Object correspondence data:

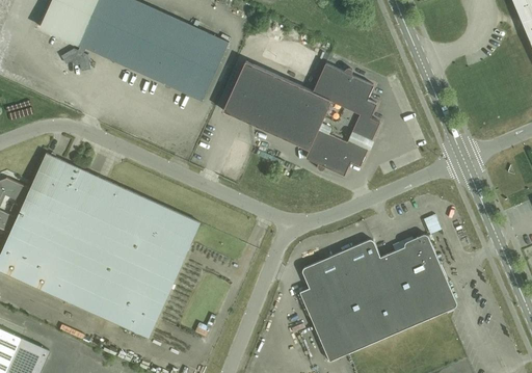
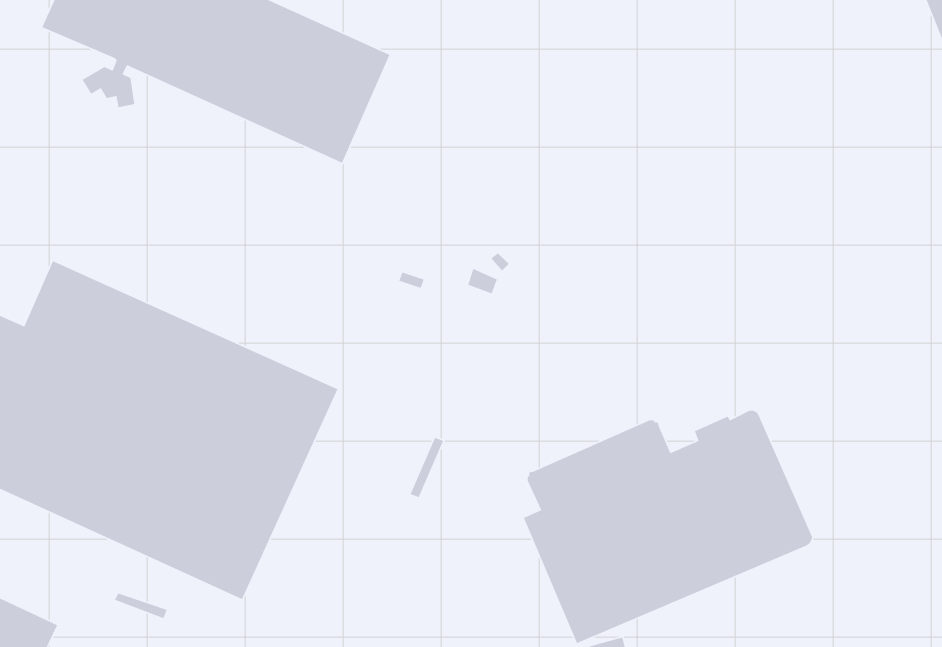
building: [223,61,380,176] -> none

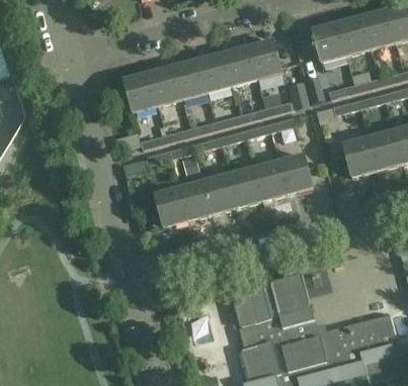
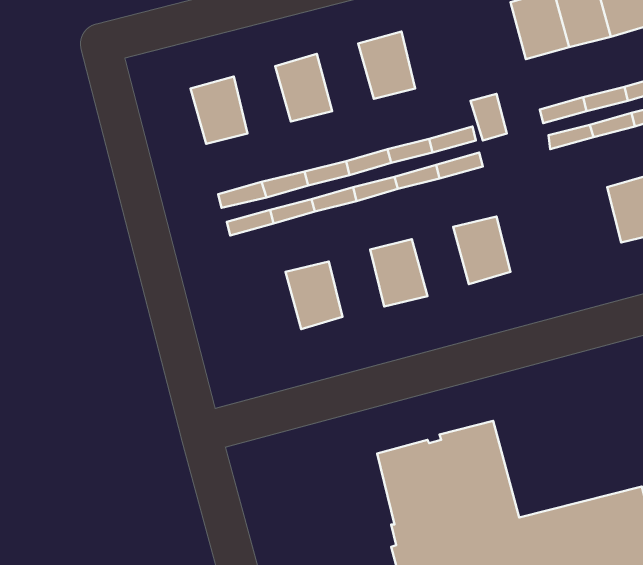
building: [247,39,280,79] -> none
building: [197,53,231,92] -> none
building: [149,66,182,105] -> none
building: [342,136,376,176] -> none
building: [253,160,287,200] -> none
building: [205,173,237,212] -> none
building: [155,186,188,226] -> none

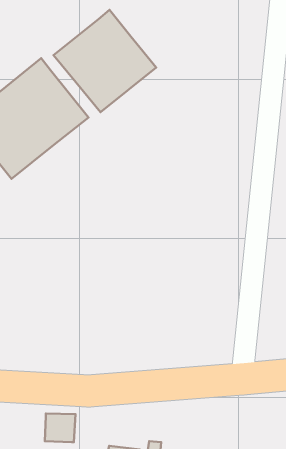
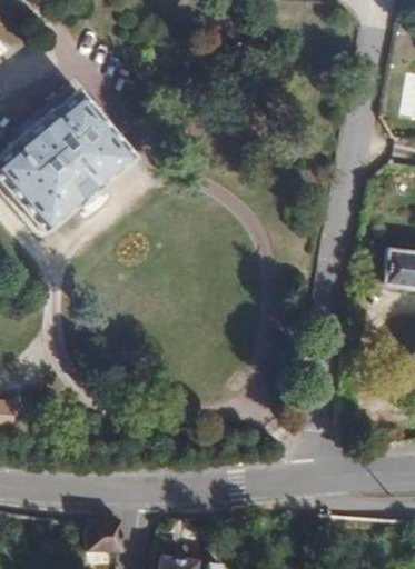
building: [54,10,156,112] -> none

What is expected: Each line of the data above is to be output exactly; the pictures are not to appear.

Answer to this exercise:
building: [223,61,380,176] -> none

building: [247,39,280,79] -> none
building: [197,53,231,92] -> none
building: [149,66,182,105] -> none
building: [342,136,376,176] -> none
building: [253,160,287,200] -> none
building: [205,173,237,212] -> none
building: [155,186,188,226] -> none

building: [54,10,156,112] -> none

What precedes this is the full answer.